> What you should do
Scan the entries for the word "none" and return every line that has it.

### Task input ###

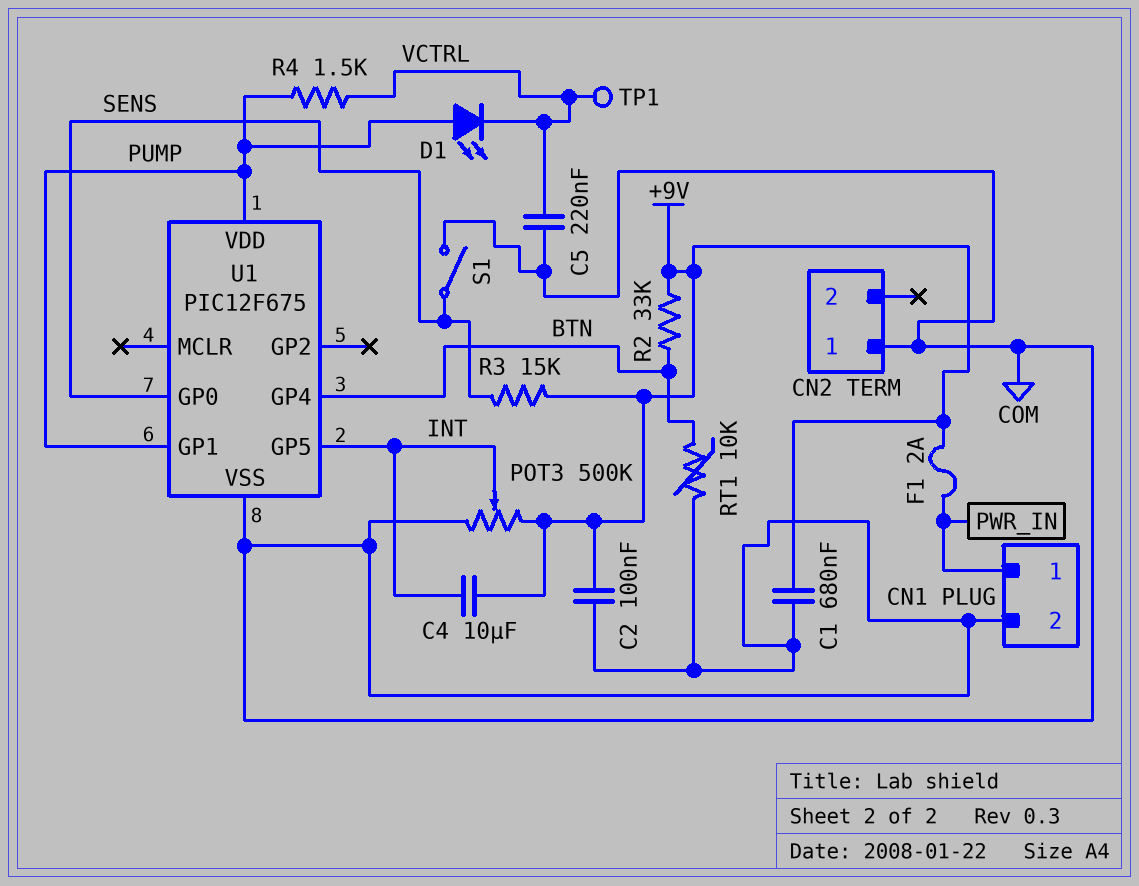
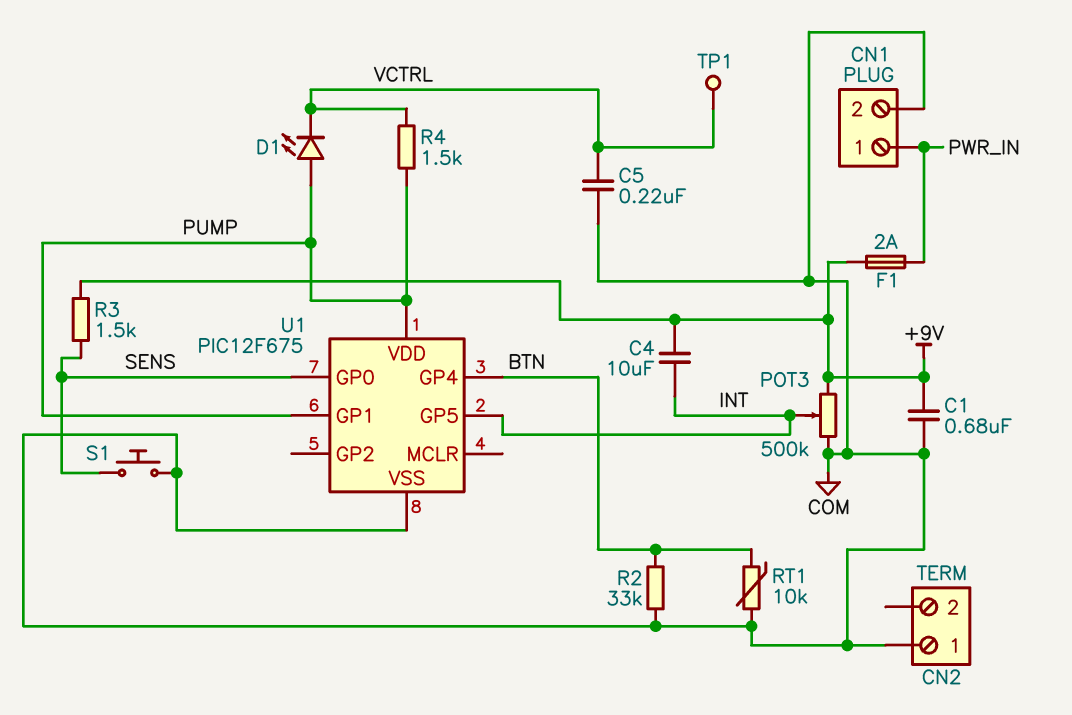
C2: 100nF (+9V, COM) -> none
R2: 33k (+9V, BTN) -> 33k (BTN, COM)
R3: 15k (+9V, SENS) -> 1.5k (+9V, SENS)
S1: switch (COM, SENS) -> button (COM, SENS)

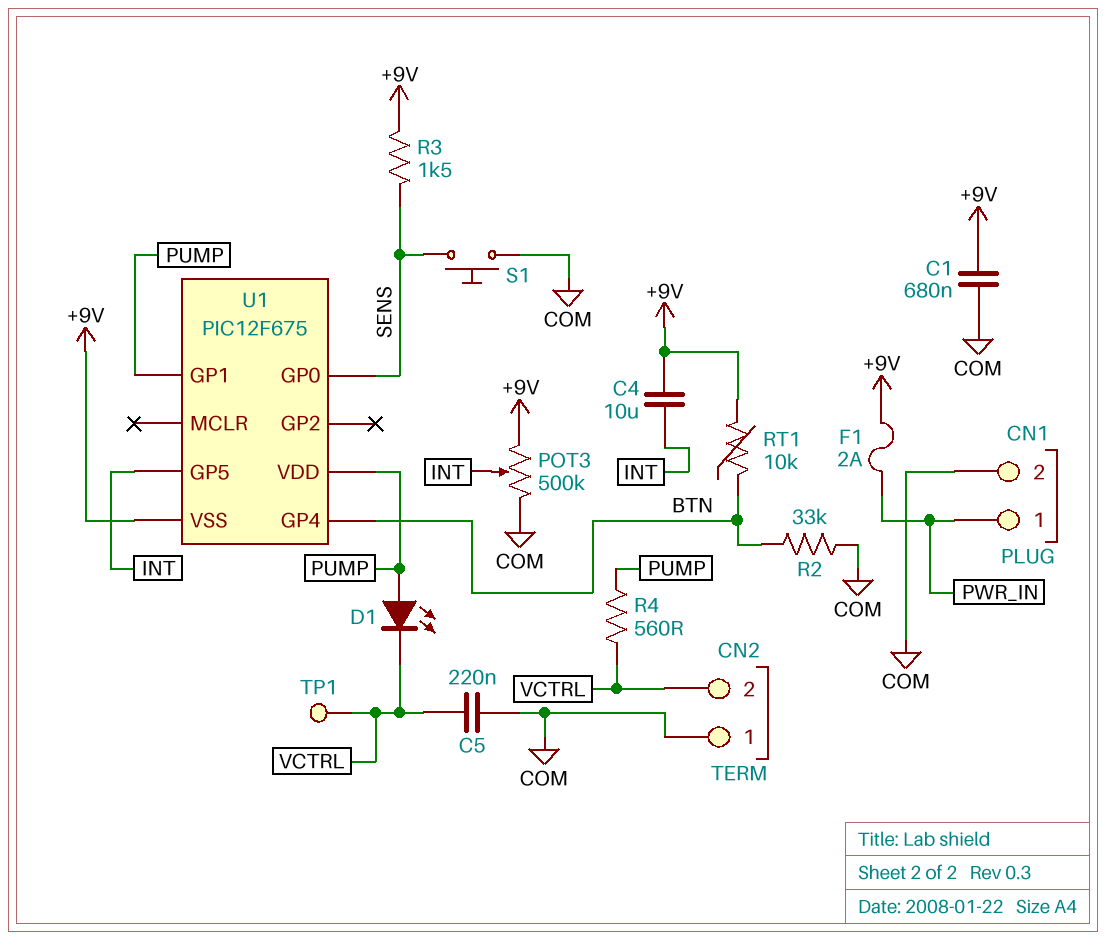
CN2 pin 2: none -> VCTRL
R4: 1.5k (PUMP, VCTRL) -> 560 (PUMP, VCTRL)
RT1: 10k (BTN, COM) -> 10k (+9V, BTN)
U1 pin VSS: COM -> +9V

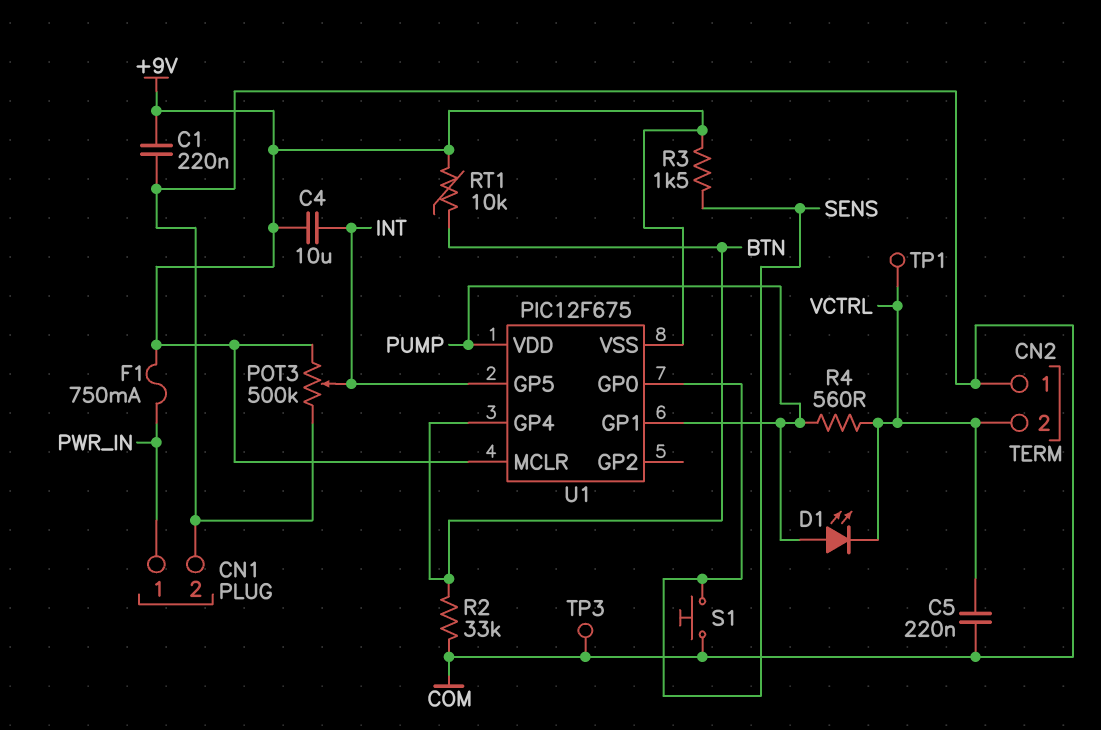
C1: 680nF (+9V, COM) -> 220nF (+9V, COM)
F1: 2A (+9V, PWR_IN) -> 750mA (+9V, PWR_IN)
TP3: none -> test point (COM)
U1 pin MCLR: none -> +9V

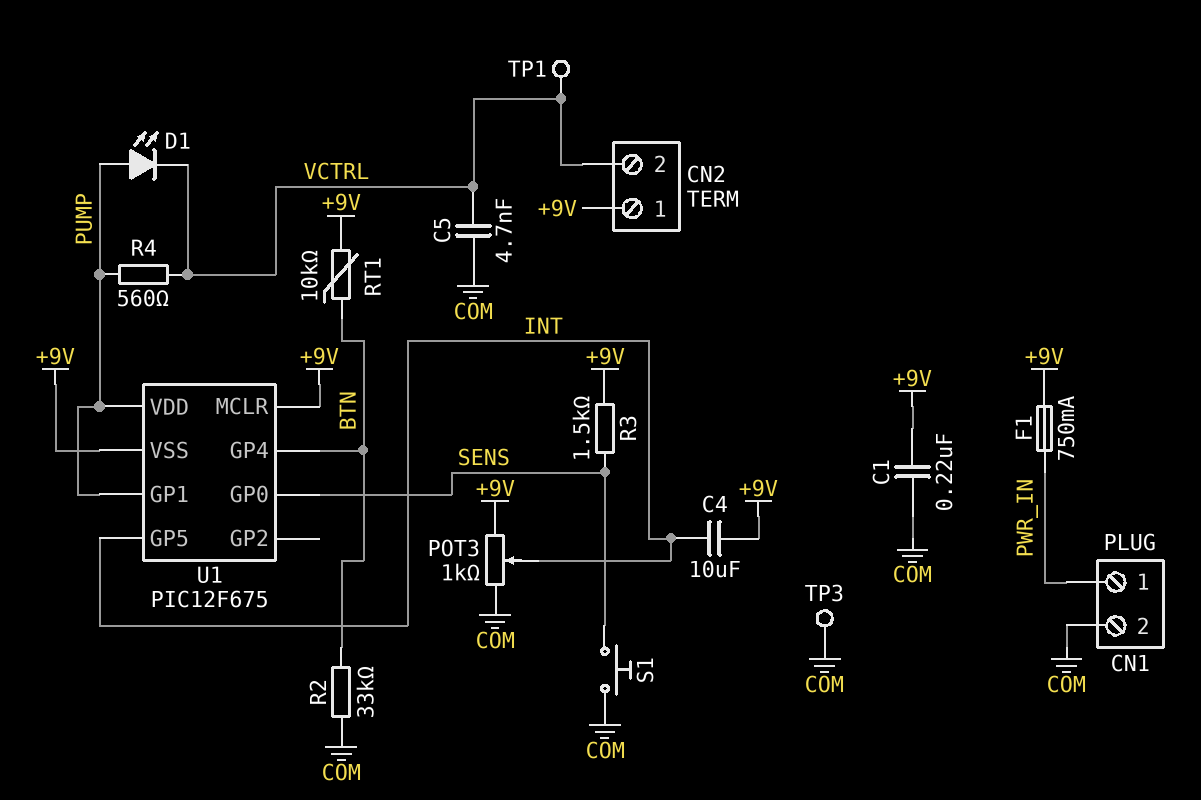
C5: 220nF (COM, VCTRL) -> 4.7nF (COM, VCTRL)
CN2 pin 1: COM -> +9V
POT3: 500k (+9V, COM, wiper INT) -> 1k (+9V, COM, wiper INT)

###
### Task input ###

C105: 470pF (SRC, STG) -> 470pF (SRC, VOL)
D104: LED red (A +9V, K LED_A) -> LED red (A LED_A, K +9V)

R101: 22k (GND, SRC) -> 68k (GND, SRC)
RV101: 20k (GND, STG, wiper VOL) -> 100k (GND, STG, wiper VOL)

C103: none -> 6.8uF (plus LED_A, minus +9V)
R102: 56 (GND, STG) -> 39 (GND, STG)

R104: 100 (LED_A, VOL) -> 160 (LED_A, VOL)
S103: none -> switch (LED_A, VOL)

###
### Task input ###

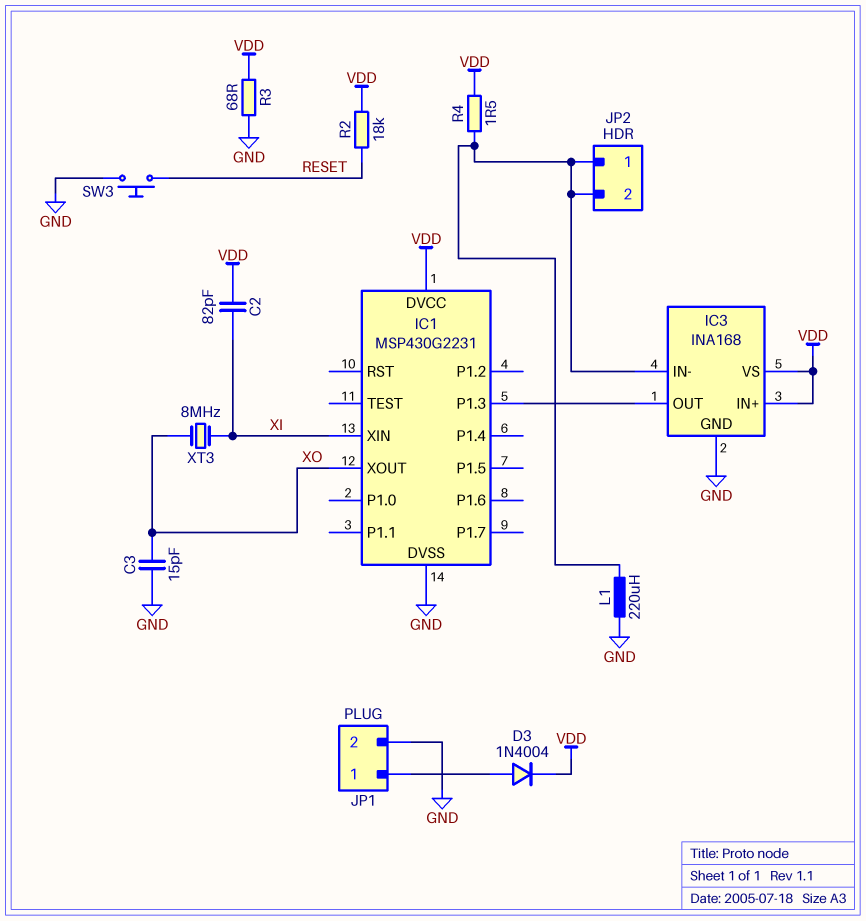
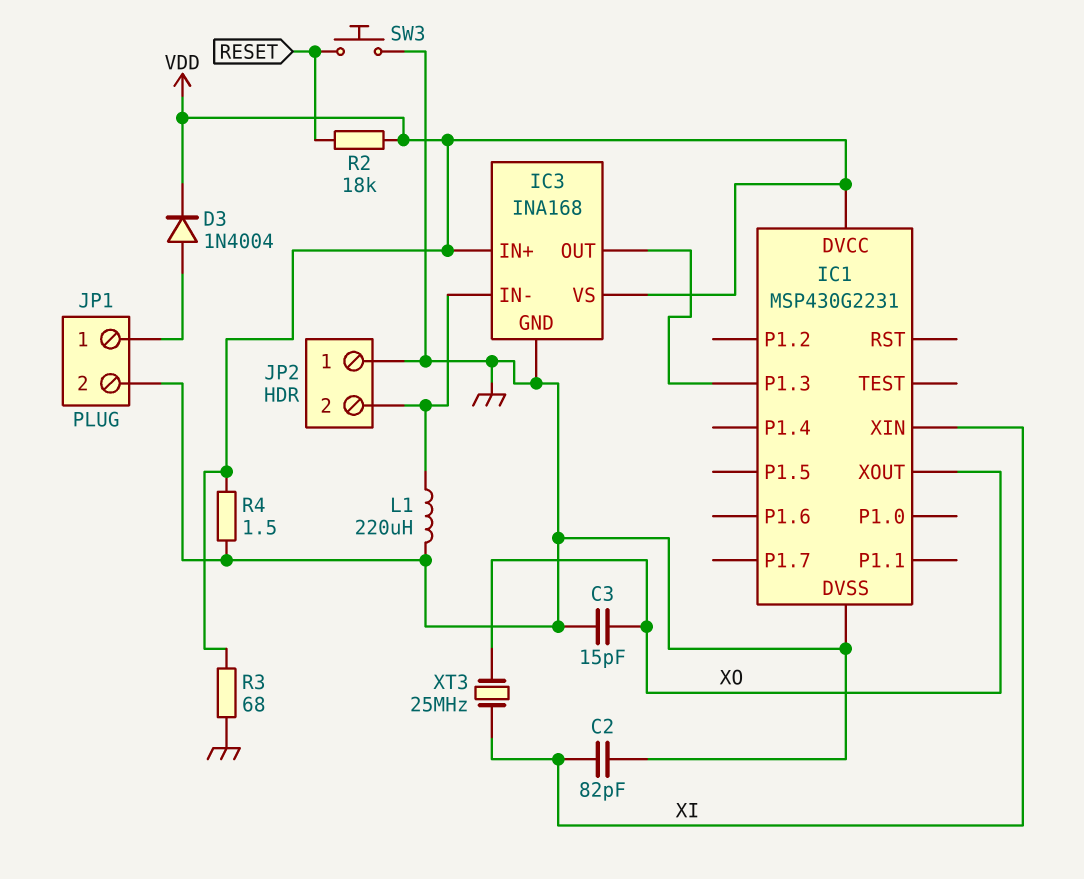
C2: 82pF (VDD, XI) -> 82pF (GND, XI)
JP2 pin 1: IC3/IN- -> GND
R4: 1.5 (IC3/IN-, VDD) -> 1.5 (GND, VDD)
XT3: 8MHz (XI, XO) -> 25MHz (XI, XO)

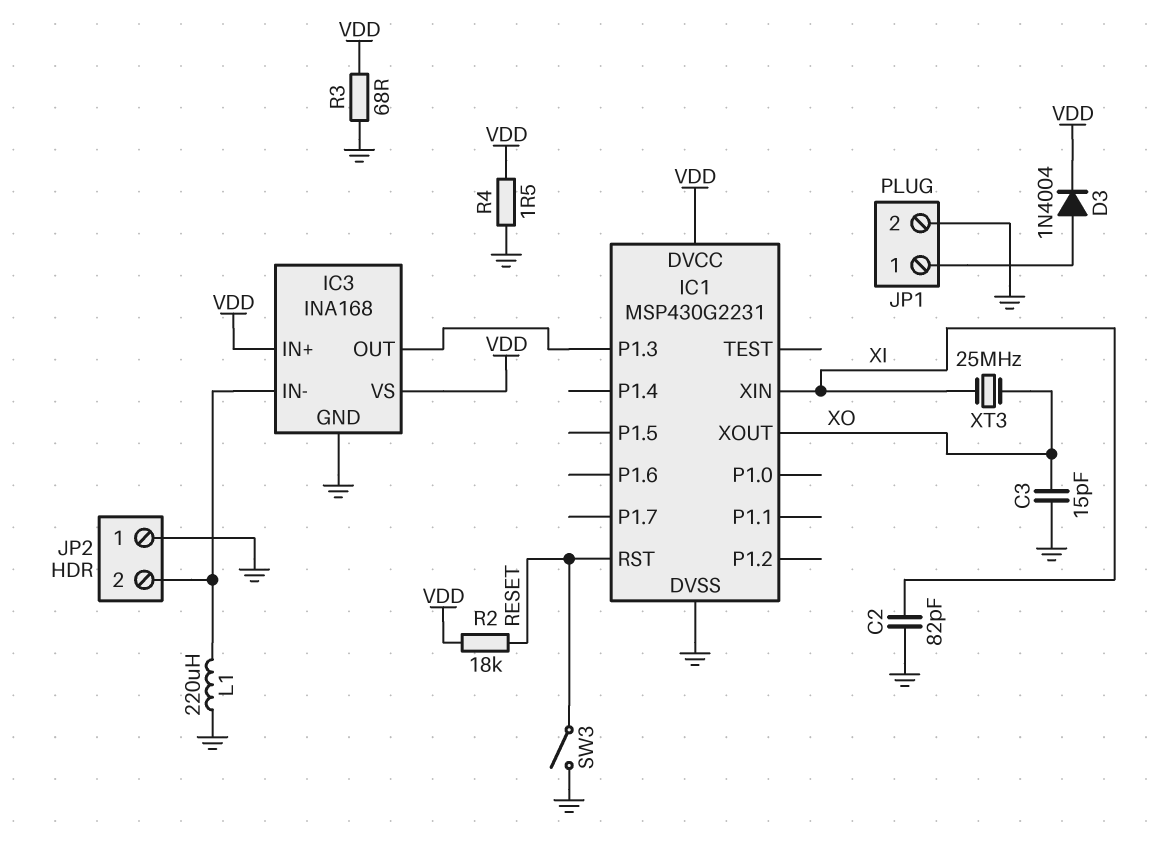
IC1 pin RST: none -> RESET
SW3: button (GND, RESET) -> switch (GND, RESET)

###

> Solution for this exercise
C2: 100nF (+9V, COM) -> none
CN2 pin 2: none -> VCTRL
TP3: none -> test point (COM)
U1 pin MCLR: none -> +9V
C103: none -> 6.8uF (plus LED_A, minus +9V)
S103: none -> switch (LED_A, VOL)
IC1 pin RST: none -> RESET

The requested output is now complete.